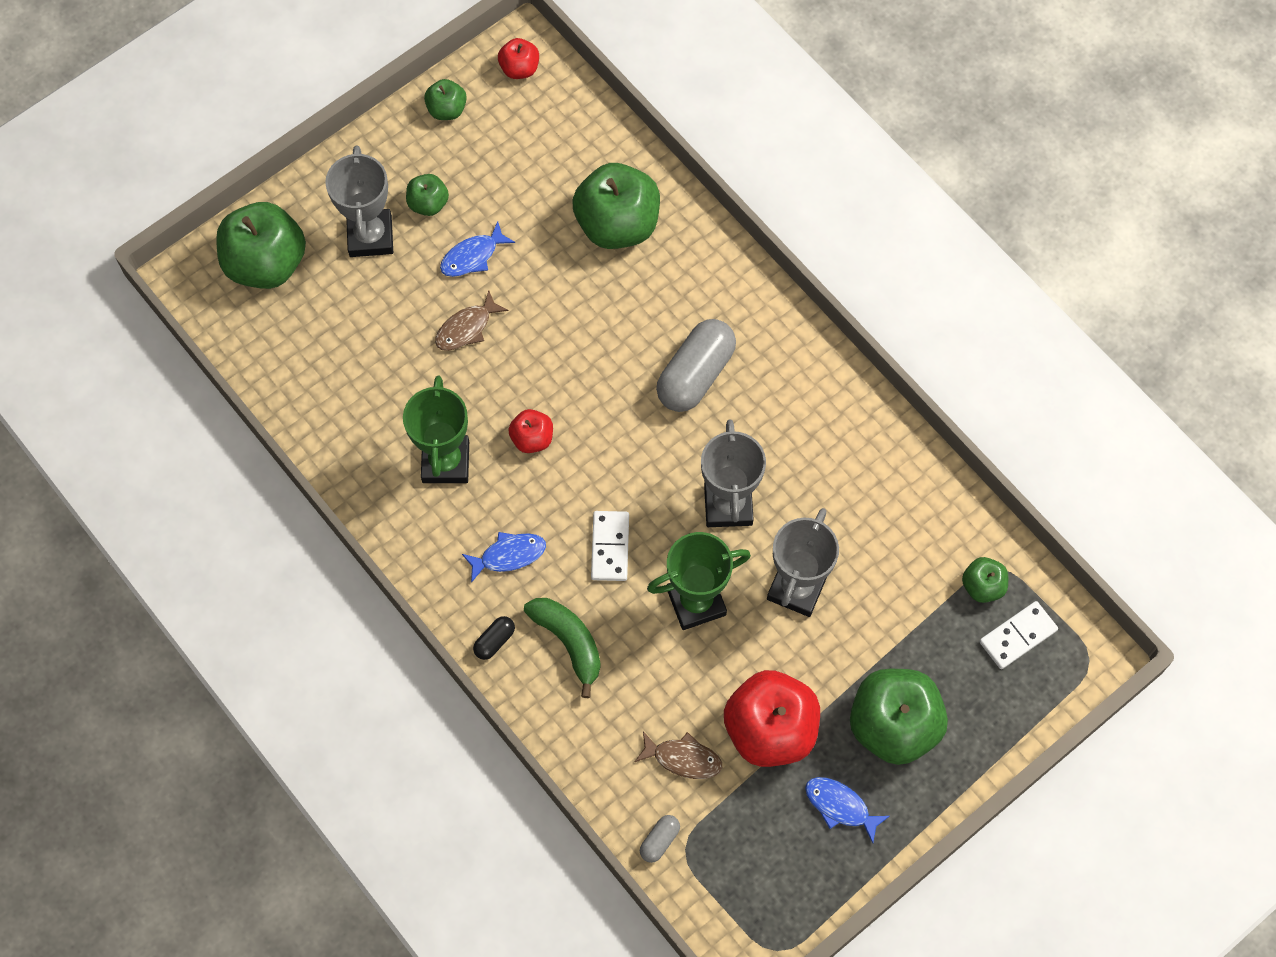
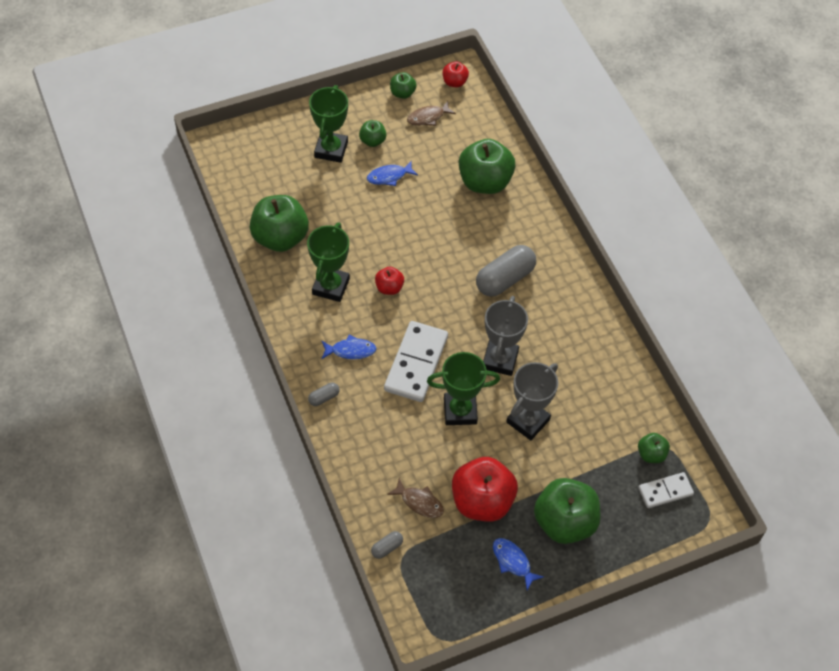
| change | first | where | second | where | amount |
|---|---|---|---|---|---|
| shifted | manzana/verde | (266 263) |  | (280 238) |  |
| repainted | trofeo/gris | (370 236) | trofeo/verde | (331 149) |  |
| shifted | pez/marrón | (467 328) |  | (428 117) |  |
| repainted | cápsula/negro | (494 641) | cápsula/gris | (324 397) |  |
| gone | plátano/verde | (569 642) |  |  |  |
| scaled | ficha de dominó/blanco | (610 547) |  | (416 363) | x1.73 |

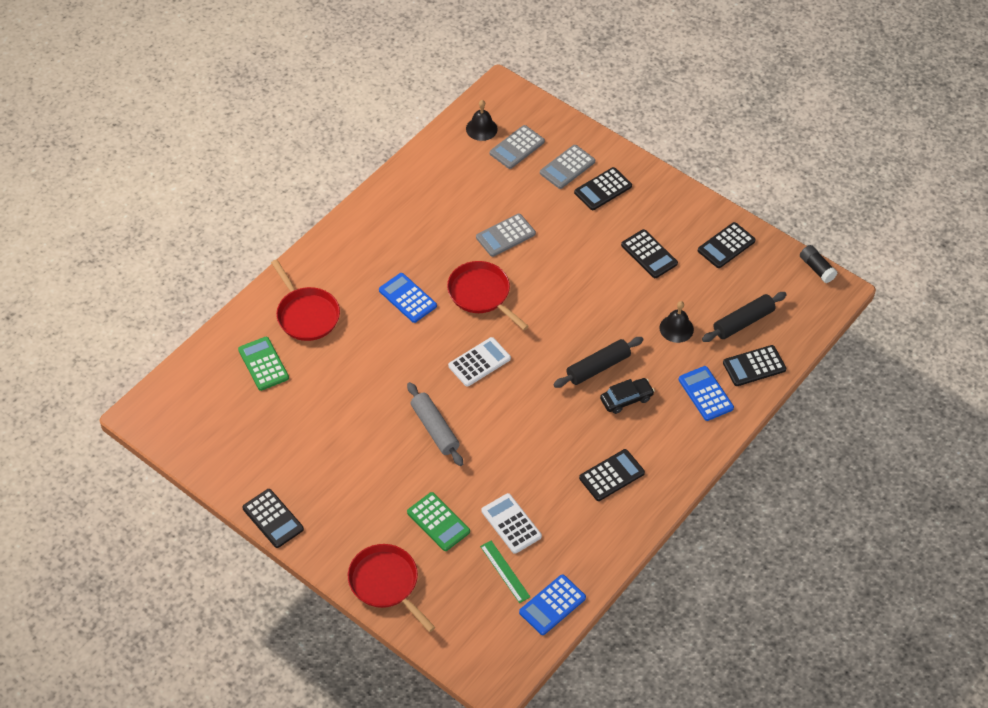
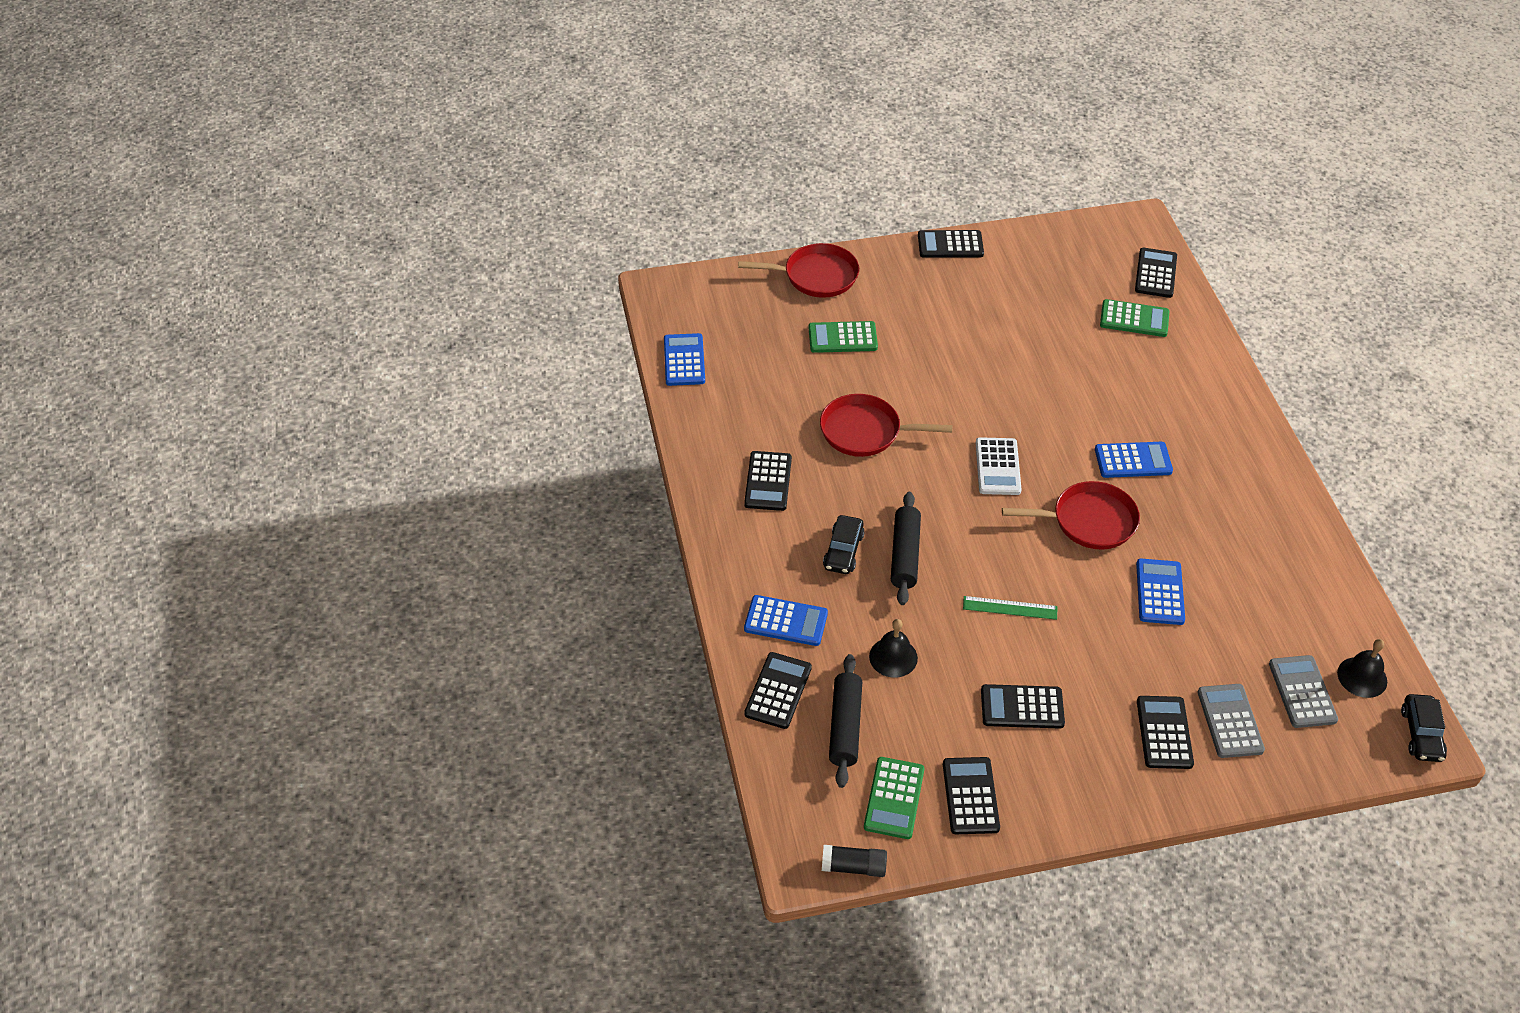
| change | first | where | second | where | amount |
|---|---|---|---|---|---|
| shifted | sartén/rojo | (306 315) |  | (865 431) |  |
| gone | rodillo/gris | (435 428) |  |  |  |
| repainted | calculadora/gris | (505 235) | calculadora/azul | (1160 592) |  |
| shifted | regla/verde | (505 571) |  | (1010 608) |  |
| gone | calculadora/blanco | (511 524) |  |  |  |
| new |  |  | calculadora/verde | (894 798) |  |
| new |  |  | calculadora/negro | (1155 273) |  |
| new |  |  | coche/negro | (1421 734) |  |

● ● ● ●

▸ About this exercise
Pictures must not appear in the copy, and every record must be restated word for word.

▸ Answer to this problem
| change | first | where | second | where | amount |
|---|---|---|---|---|---|
| shifted | manzana/verde | (266 263) |  | (280 238) |  |
| repainted | trofeo/gris | (370 236) | trofeo/verde | (331 149) |  |
| shifted | pez/marrón | (467 328) |  | (428 117) |  |
| repainted | cápsula/negro | (494 641) | cápsula/gris | (324 397) |  |
| gone | plátano/verde | (569 642) |  |  |  |
| scaled | ficha de dominó/blanco | (610 547) |  | (416 363) | x1.73 |

| change | first | where | second | where | amount |
|---|---|---|---|---|---|
| shifted | sartén/rojo | (306 315) |  | (865 431) |  |
| gone | rodillo/gris | (435 428) |  |  |  |
| repainted | calculadora/gris | (505 235) | calculadora/azul | (1160 592) |  |
| shifted | regla/verde | (505 571) |  | (1010 608) |  |
| gone | calculadora/blanco | (511 524) |  |  |  |
| new |  |  | calculadora/verde | (894 798) |  |
| new |  |  | calculadora/negro | (1155 273) |  |
| new |  |  | coche/negro | (1421 734) |  |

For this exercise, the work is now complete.